RECORDS TO USE START

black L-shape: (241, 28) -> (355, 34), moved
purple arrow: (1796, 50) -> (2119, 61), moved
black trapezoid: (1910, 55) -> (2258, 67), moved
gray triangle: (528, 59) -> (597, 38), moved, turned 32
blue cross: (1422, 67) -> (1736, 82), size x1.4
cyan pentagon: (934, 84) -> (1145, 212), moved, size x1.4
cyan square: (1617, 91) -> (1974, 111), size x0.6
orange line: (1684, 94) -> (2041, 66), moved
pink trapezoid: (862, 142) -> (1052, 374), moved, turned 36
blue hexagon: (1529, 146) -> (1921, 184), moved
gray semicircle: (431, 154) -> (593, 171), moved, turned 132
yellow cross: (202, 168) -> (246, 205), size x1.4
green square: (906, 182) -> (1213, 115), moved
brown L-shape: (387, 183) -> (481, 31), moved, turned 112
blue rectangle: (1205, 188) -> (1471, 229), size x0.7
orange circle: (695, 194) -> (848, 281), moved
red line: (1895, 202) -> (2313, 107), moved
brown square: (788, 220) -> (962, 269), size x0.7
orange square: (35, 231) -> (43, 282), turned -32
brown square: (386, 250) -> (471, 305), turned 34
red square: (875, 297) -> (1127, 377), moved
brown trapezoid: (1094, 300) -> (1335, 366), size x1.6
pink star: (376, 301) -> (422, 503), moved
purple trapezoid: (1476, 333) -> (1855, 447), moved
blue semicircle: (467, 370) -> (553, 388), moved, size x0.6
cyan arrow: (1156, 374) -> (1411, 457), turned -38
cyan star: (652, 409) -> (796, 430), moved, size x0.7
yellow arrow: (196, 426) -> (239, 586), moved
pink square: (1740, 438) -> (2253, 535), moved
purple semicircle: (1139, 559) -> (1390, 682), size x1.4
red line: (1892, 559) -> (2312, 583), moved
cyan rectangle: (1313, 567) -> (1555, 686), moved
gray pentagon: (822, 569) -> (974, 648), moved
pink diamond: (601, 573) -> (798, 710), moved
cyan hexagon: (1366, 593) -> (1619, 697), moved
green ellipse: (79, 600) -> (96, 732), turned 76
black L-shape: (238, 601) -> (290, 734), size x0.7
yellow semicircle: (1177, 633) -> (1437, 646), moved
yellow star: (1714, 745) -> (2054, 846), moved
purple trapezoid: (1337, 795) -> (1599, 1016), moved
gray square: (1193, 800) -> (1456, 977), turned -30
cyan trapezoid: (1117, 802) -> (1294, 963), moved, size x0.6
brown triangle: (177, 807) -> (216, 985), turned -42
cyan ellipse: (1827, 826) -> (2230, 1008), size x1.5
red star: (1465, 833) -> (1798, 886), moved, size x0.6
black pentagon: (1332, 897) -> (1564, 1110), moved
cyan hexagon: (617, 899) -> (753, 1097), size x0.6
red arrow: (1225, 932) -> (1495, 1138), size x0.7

RECORDS TO USE END

→ **PROBLEM DETAILS**
Write down the full listing again, exactly.

→ **REPLY TO THE EXERCISE**
black L-shape: (241, 28) -> (355, 34), moved
purple arrow: (1796, 50) -> (2119, 61), moved
black trapezoid: (1910, 55) -> (2258, 67), moved
gray triangle: (528, 59) -> (597, 38), moved, turned 32
blue cross: (1422, 67) -> (1736, 82), size x1.4
cyan pentagon: (934, 84) -> (1145, 212), moved, size x1.4
cyan square: (1617, 91) -> (1974, 111), size x0.6
orange line: (1684, 94) -> (2041, 66), moved
pink trapezoid: (862, 142) -> (1052, 374), moved, turned 36
blue hexagon: (1529, 146) -> (1921, 184), moved
gray semicircle: (431, 154) -> (593, 171), moved, turned 132
yellow cross: (202, 168) -> (246, 205), size x1.4
green square: (906, 182) -> (1213, 115), moved
brown L-shape: (387, 183) -> (481, 31), moved, turned 112
blue rectangle: (1205, 188) -> (1471, 229), size x0.7
orange circle: (695, 194) -> (848, 281), moved
red line: (1895, 202) -> (2313, 107), moved
brown square: (788, 220) -> (962, 269), size x0.7
orange square: (35, 231) -> (43, 282), turned -32
brown square: (386, 250) -> (471, 305), turned 34
red square: (875, 297) -> (1127, 377), moved
brown trapezoid: (1094, 300) -> (1335, 366), size x1.6
pink star: (376, 301) -> (422, 503), moved
purple trapezoid: (1476, 333) -> (1855, 447), moved
blue semicircle: (467, 370) -> (553, 388), moved, size x0.6
cyan arrow: (1156, 374) -> (1411, 457), turned -38
cyan star: (652, 409) -> (796, 430), moved, size x0.7
yellow arrow: (196, 426) -> (239, 586), moved
pink square: (1740, 438) -> (2253, 535), moved
purple semicircle: (1139, 559) -> (1390, 682), size x1.4
red line: (1892, 559) -> (2312, 583), moved
cyan rectangle: (1313, 567) -> (1555, 686), moved
gray pentagon: (822, 569) -> (974, 648), moved
pink diamond: (601, 573) -> (798, 710), moved
cyan hexagon: (1366, 593) -> (1619, 697), moved
green ellipse: (79, 600) -> (96, 732), turned 76
black L-shape: (238, 601) -> (290, 734), size x0.7
yellow semicircle: (1177, 633) -> (1437, 646), moved
yellow star: (1714, 745) -> (2054, 846), moved
purple trapezoid: (1337, 795) -> (1599, 1016), moved
gray square: (1193, 800) -> (1456, 977), turned -30
cyan trapezoid: (1117, 802) -> (1294, 963), moved, size x0.6
brown triangle: (177, 807) -> (216, 985), turned -42
cyan ellipse: (1827, 826) -> (2230, 1008), size x1.5
red star: (1465, 833) -> (1798, 886), moved, size x0.6
black pentagon: (1332, 897) -> (1564, 1110), moved
cyan hexagon: (617, 899) -> (753, 1097), size x0.6
red arrow: (1225, 932) -> (1495, 1138), size x0.7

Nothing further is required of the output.